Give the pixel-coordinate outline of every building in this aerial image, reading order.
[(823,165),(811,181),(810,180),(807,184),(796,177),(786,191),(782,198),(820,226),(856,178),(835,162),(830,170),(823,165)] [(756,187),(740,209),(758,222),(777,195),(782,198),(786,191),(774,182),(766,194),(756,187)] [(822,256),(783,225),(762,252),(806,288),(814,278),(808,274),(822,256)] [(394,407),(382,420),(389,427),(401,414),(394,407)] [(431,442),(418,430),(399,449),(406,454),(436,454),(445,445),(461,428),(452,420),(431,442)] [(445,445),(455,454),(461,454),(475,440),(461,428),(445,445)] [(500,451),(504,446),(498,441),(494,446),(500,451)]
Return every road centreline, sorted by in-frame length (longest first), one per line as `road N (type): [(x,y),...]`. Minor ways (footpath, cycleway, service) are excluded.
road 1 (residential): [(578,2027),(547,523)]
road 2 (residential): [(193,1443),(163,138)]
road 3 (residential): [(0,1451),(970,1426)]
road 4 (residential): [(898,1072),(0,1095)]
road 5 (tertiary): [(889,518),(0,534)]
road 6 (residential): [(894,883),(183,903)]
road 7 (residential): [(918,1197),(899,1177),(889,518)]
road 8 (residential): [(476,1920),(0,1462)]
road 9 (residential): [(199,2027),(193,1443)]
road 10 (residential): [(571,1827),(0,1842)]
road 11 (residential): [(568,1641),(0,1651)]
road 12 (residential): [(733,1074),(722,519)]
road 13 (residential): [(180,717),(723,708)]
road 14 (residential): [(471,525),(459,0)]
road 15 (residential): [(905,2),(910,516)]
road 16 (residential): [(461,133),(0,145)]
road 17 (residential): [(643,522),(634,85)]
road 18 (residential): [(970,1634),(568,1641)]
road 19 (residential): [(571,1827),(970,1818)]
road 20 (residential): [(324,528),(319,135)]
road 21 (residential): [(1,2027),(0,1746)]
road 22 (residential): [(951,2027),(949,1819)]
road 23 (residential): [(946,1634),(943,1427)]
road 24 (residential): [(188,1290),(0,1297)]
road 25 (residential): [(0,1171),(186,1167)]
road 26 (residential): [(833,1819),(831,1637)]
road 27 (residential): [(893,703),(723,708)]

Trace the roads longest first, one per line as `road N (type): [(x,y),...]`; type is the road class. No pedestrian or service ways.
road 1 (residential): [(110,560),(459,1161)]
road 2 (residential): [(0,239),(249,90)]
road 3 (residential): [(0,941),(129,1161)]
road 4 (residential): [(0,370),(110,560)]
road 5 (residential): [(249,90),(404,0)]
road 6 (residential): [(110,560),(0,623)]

• _Task statement_:
The records must be given again in full, exactly as shown.

• _Task answer_:
Give the pixel-coordinate outline of every building in this aerial image, reading order.
[(823,165),(811,181),(810,180),(807,184),(796,177),(786,191),(782,198),(820,226),(856,178),(835,162),(830,170),(823,165)] [(756,187),(740,209),(758,222),(777,195),(782,198),(786,191),(774,182),(766,194),(756,187)] [(822,256),(783,225),(762,252),(806,288),(814,278),(808,274),(822,256)] [(394,407),(382,420),(389,427),(401,414),(394,407)] [(431,442),(418,430),(399,449),(406,454),(436,454),(445,445),(461,428),(452,420),(431,442)] [(445,445),(455,454),(461,454),(475,440),(461,428),(445,445)] [(500,451),(504,446),(498,441),(494,446),(500,451)]
Return every road centreline, sorted by in-frame length (longest first), one per line as `road N (type): [(x,y),...]`. Minor ways (footpath, cycleway, service) are excluded.
road 1 (residential): [(578,2027),(547,523)]
road 2 (residential): [(193,1443),(163,138)]
road 3 (residential): [(0,1451),(970,1426)]
road 4 (residential): [(898,1072),(0,1095)]
road 5 (tertiary): [(889,518),(0,534)]
road 6 (residential): [(894,883),(183,903)]
road 7 (residential): [(918,1197),(899,1177),(889,518)]
road 8 (residential): [(476,1920),(0,1462)]
road 9 (residential): [(199,2027),(193,1443)]
road 10 (residential): [(571,1827),(0,1842)]
road 11 (residential): [(568,1641),(0,1651)]
road 12 (residential): [(733,1074),(722,519)]
road 13 (residential): [(180,717),(723,708)]
road 14 (residential): [(471,525),(459,0)]
road 15 (residential): [(905,2),(910,516)]
road 16 (residential): [(461,133),(0,145)]
road 17 (residential): [(643,522),(634,85)]
road 18 (residential): [(970,1634),(568,1641)]
road 19 (residential): [(571,1827),(970,1818)]
road 20 (residential): [(324,528),(319,135)]
road 21 (residential): [(1,2027),(0,1746)]
road 22 (residential): [(951,2027),(949,1819)]
road 23 (residential): [(946,1634),(943,1427)]
road 24 (residential): [(188,1290),(0,1297)]
road 25 (residential): [(0,1171),(186,1167)]
road 26 (residential): [(833,1819),(831,1637)]
road 27 (residential): [(893,703),(723,708)]

Trace the roads longest first, one per line as `road N (type): [(x,y),...]`; type is the road class. No pedestrian or service ways.
road 1 (residential): [(110,560),(459,1161)]
road 2 (residential): [(0,239),(249,90)]
road 3 (residential): [(0,941),(129,1161)]
road 4 (residential): [(0,370),(110,560)]
road 5 (residential): [(249,90),(404,0)]
road 6 (residential): [(110,560),(0,623)]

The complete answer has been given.